BEGIN RECORDED DATA

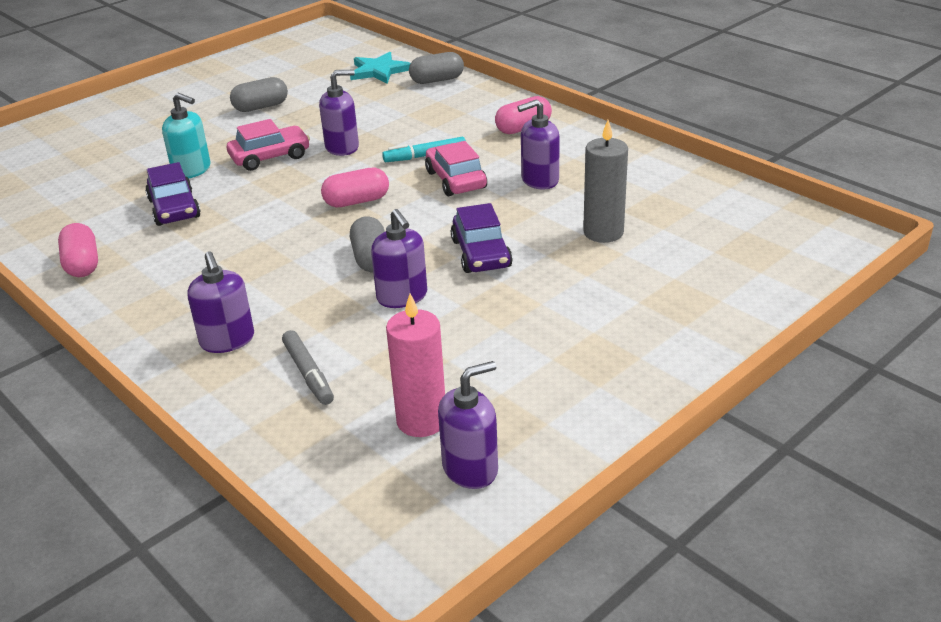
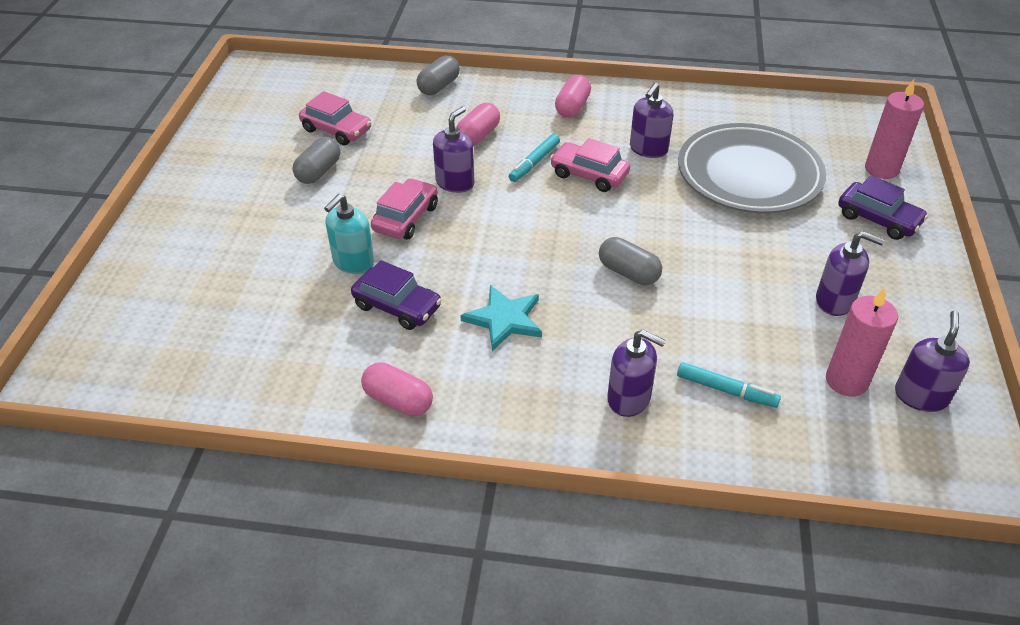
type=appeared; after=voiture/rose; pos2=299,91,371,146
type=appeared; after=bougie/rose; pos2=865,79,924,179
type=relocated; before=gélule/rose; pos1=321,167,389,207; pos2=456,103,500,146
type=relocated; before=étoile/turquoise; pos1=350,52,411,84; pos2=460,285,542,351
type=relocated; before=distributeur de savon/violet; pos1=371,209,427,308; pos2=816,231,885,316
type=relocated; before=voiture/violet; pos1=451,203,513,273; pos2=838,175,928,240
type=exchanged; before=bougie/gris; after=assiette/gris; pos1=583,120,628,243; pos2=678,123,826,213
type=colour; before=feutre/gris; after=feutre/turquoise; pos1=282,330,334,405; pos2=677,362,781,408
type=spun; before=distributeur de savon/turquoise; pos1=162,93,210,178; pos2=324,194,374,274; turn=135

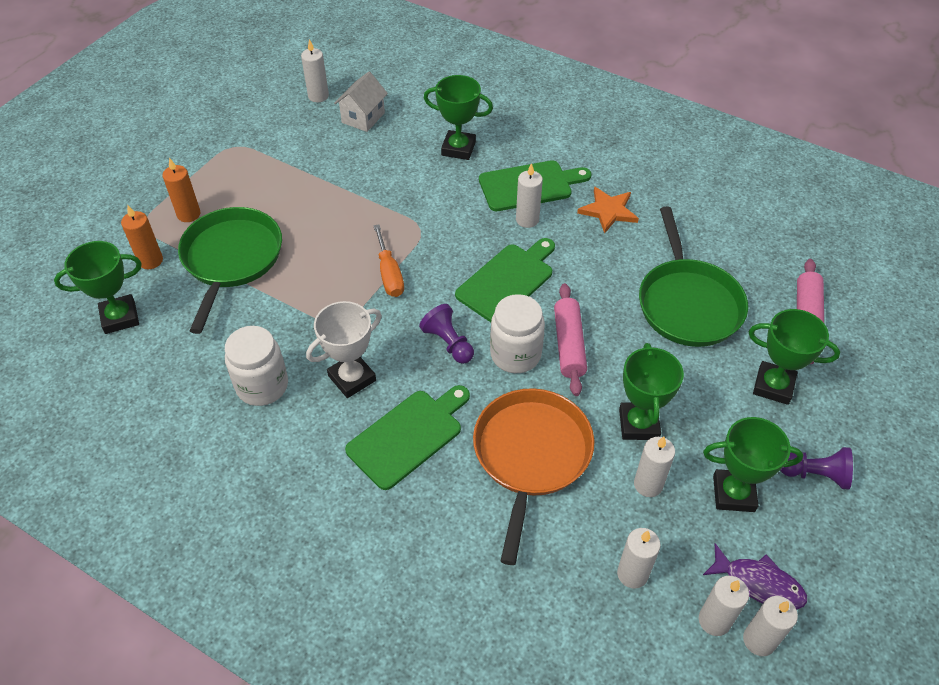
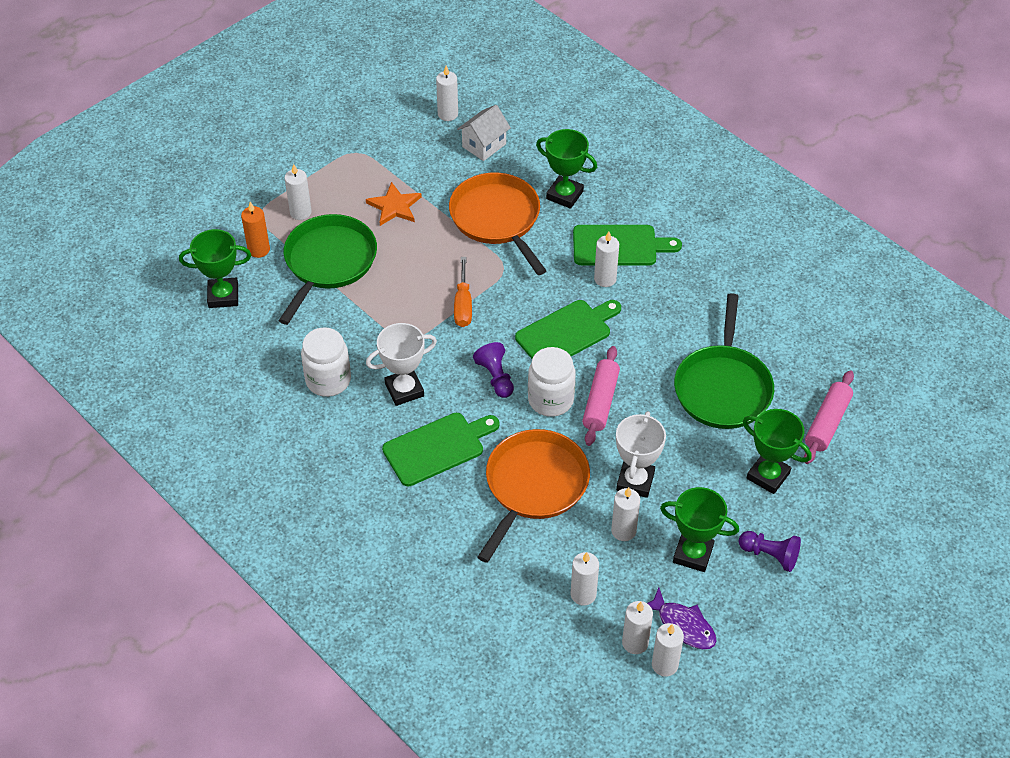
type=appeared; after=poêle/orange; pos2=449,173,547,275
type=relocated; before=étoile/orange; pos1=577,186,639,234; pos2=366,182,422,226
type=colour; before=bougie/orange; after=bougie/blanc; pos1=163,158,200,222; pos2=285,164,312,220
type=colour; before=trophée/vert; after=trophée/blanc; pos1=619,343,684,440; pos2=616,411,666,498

END RECORDED DATA

## PROBLEM TO SOLVE
What is needed is a verbatim transcription of the records, minus the pictures.

## EXERCISE ANSWER
type=appeared; after=voiture/rose; pos2=299,91,371,146
type=appeared; after=bougie/rose; pos2=865,79,924,179
type=relocated; before=gélule/rose; pos1=321,167,389,207; pos2=456,103,500,146
type=relocated; before=étoile/turquoise; pos1=350,52,411,84; pos2=460,285,542,351
type=relocated; before=distributeur de savon/violet; pos1=371,209,427,308; pos2=816,231,885,316
type=relocated; before=voiture/violet; pos1=451,203,513,273; pos2=838,175,928,240
type=exchanged; before=bougie/gris; after=assiette/gris; pos1=583,120,628,243; pos2=678,123,826,213
type=colour; before=feutre/gris; after=feutre/turquoise; pos1=282,330,334,405; pos2=677,362,781,408
type=spun; before=distributeur de savon/turquoise; pos1=162,93,210,178; pos2=324,194,374,274; turn=135

type=appeared; after=poêle/orange; pos2=449,173,547,275
type=relocated; before=étoile/orange; pos1=577,186,639,234; pos2=366,182,422,226
type=colour; before=bougie/orange; after=bougie/blanc; pos1=163,158,200,222; pos2=285,164,312,220
type=colour; before=trophée/vert; after=trophée/blanc; pos1=619,343,684,440; pos2=616,411,666,498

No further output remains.